=== Assignment ===
Please repeat, from the entries that follow, the lines from the one containing "blue cup: 0 -> 5" through the one containing "red dumbbell: 3 -> 1" exactly, adding nothing.

=== The data ===
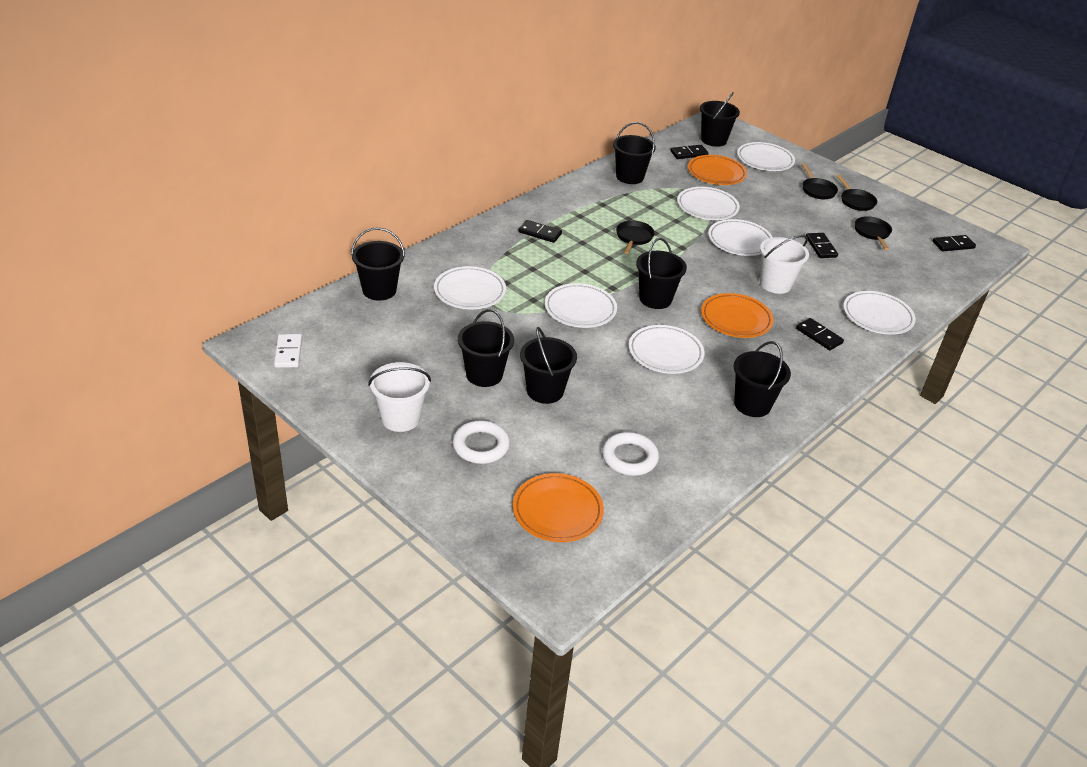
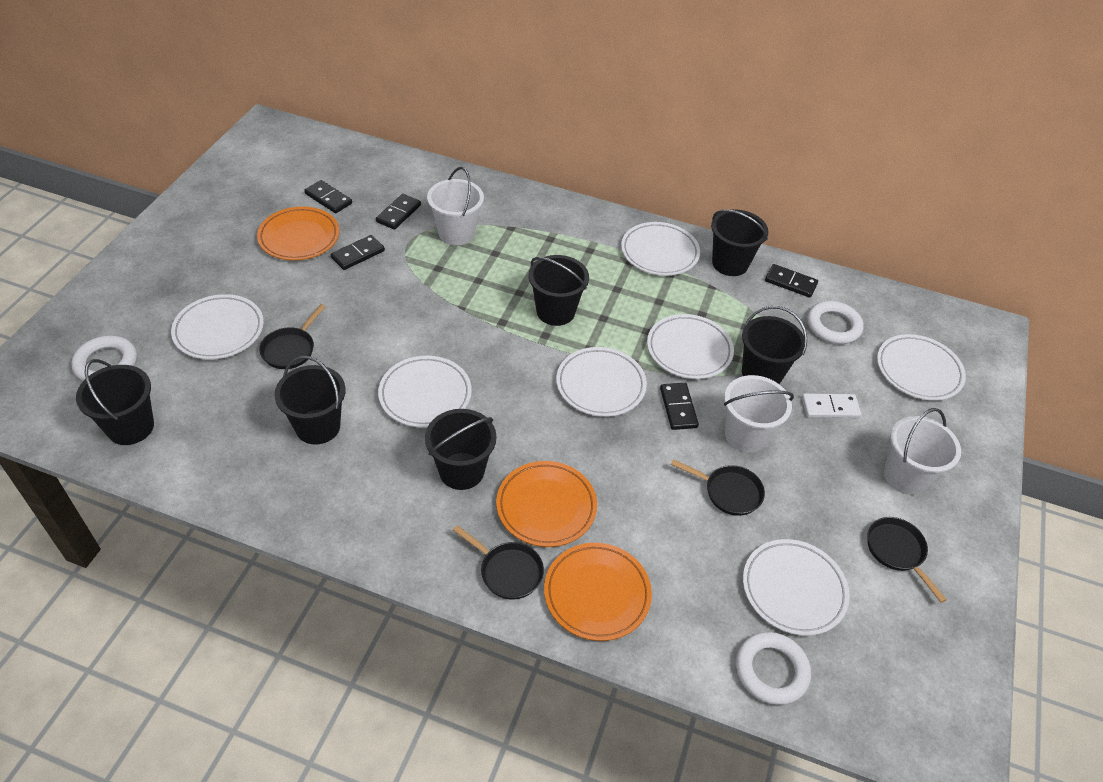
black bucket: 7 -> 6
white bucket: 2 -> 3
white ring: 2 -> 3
---
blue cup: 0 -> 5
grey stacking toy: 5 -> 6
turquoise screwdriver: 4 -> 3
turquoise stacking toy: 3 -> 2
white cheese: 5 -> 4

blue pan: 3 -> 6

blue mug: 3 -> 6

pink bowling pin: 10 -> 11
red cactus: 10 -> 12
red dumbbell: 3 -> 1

=== Result for this task ===
blue cup: 0 -> 5
grey stacking toy: 5 -> 6
turquoise screwdriver: 4 -> 3
turquoise stacking toy: 3 -> 2
white cheese: 5 -> 4

blue pan: 3 -> 6

blue mug: 3 -> 6

pink bowling pin: 10 -> 11
red cactus: 10 -> 12
red dumbbell: 3 -> 1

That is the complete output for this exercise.